(WHAT IS BEING ASKED):
Each line below from the one containing "U1 pin ADJ: N6 -> VRAW" through the one containing "U1 pin OUT: VA -> N12" is to be given again exactly, and no line outside that span.

(PROVIDED DATA):
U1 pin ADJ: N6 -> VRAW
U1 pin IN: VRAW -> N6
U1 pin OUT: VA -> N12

--

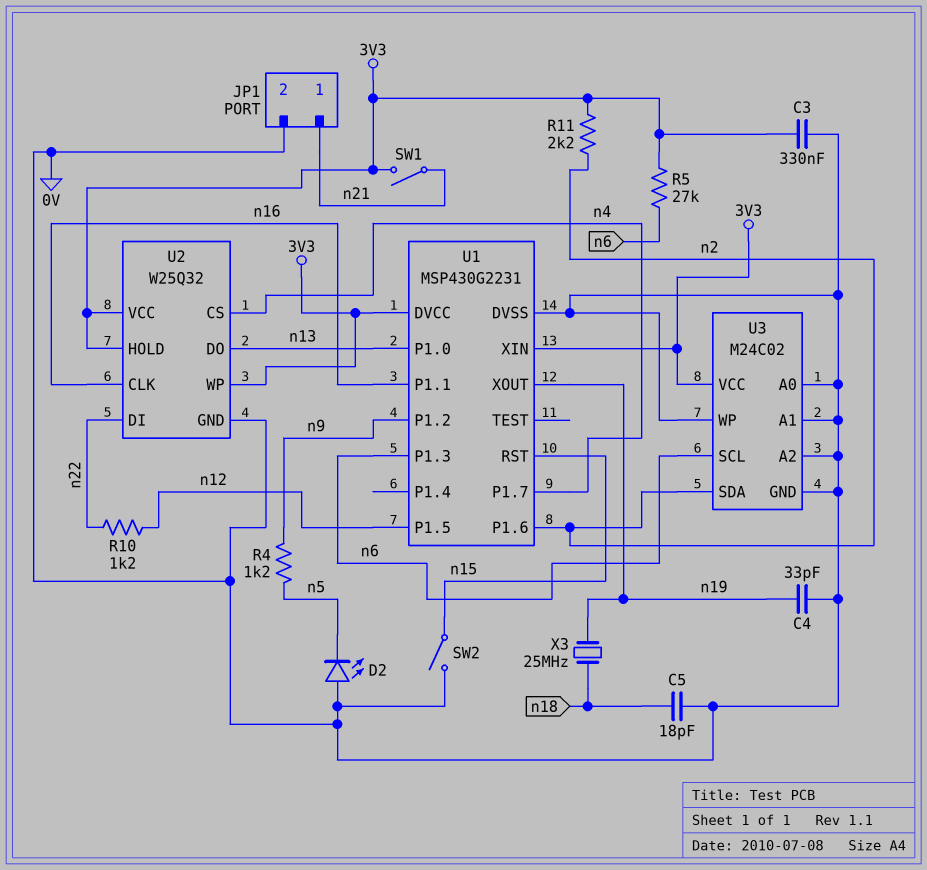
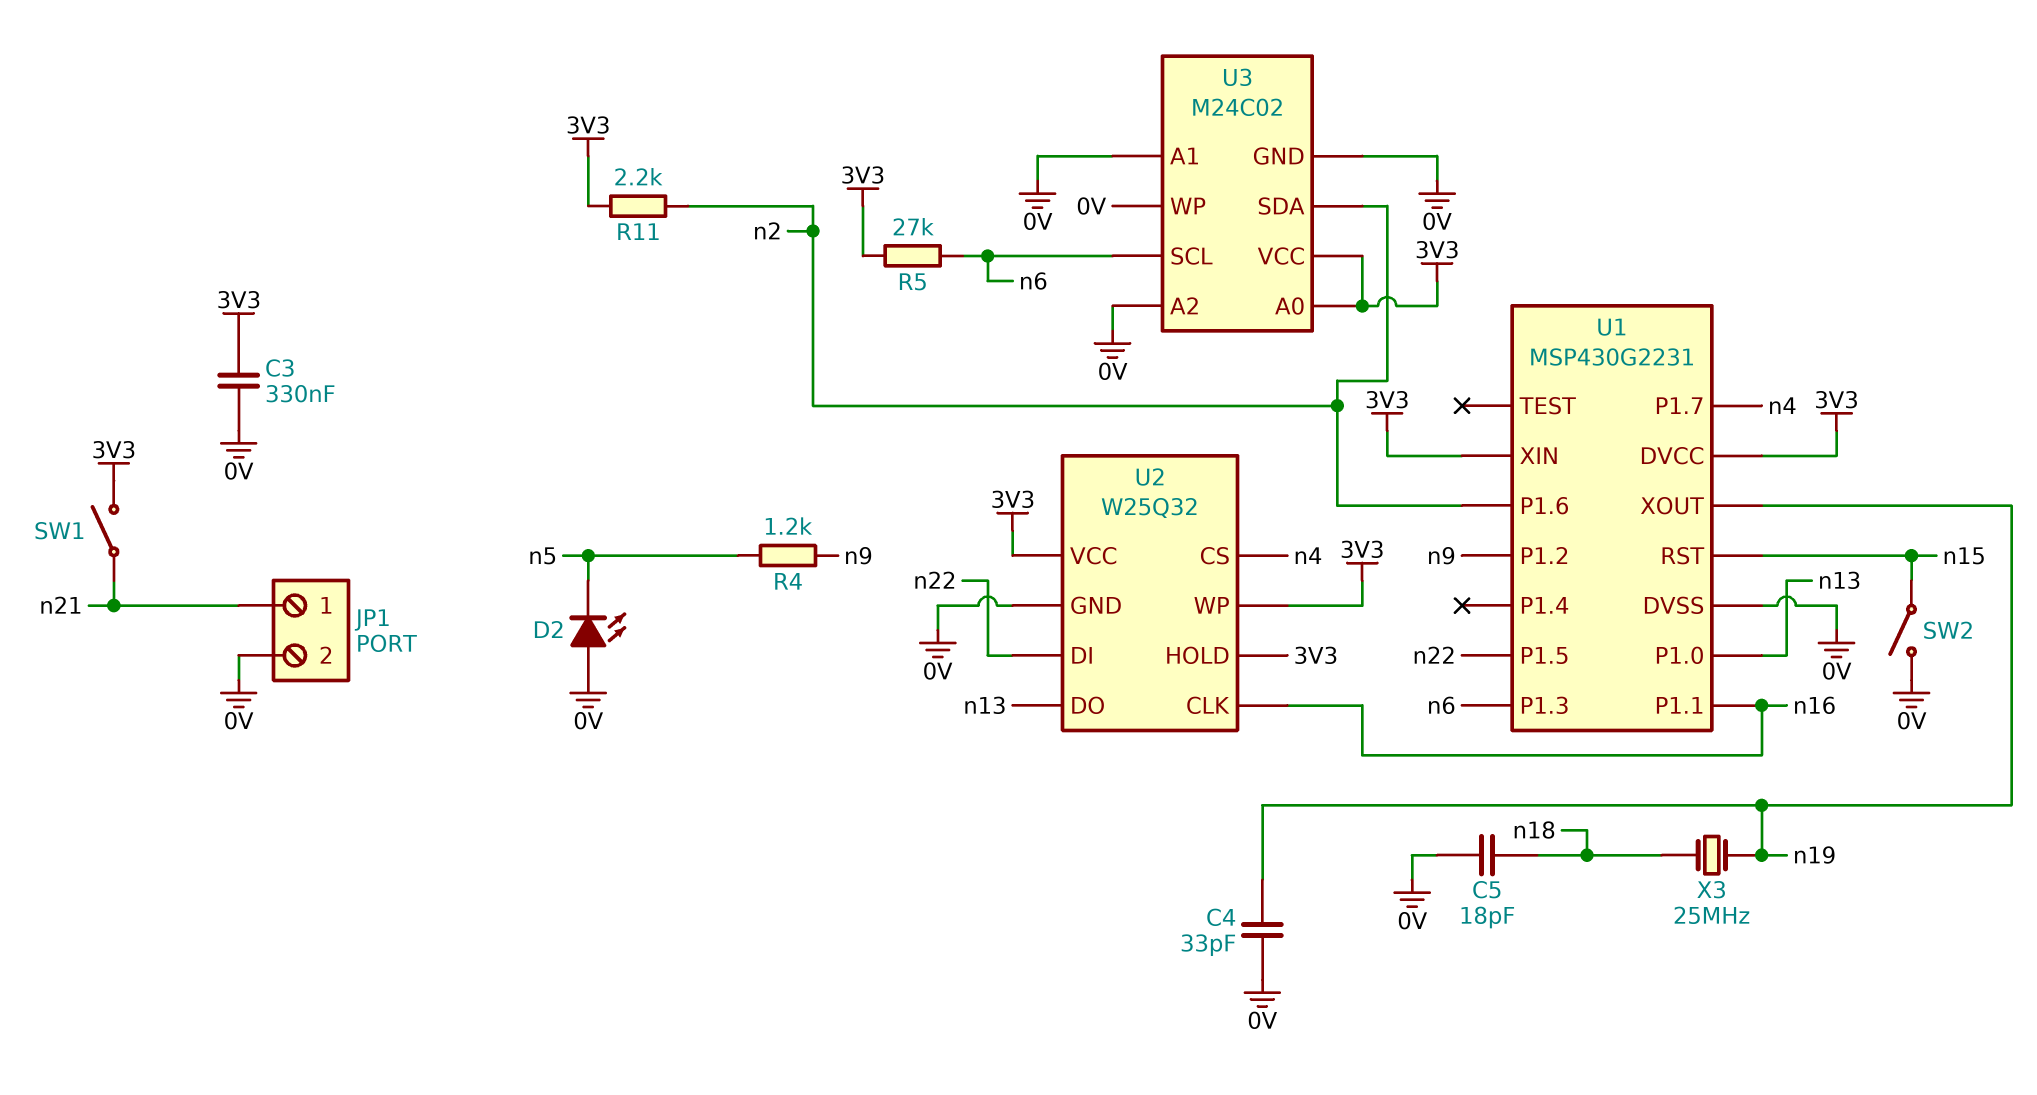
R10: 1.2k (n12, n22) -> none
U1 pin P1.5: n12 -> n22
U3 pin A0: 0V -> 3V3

(RESULT FOR THIS TASK):
U1 pin ADJ: N6 -> VRAW
U1 pin IN: VRAW -> N6
U1 pin OUT: VA -> N12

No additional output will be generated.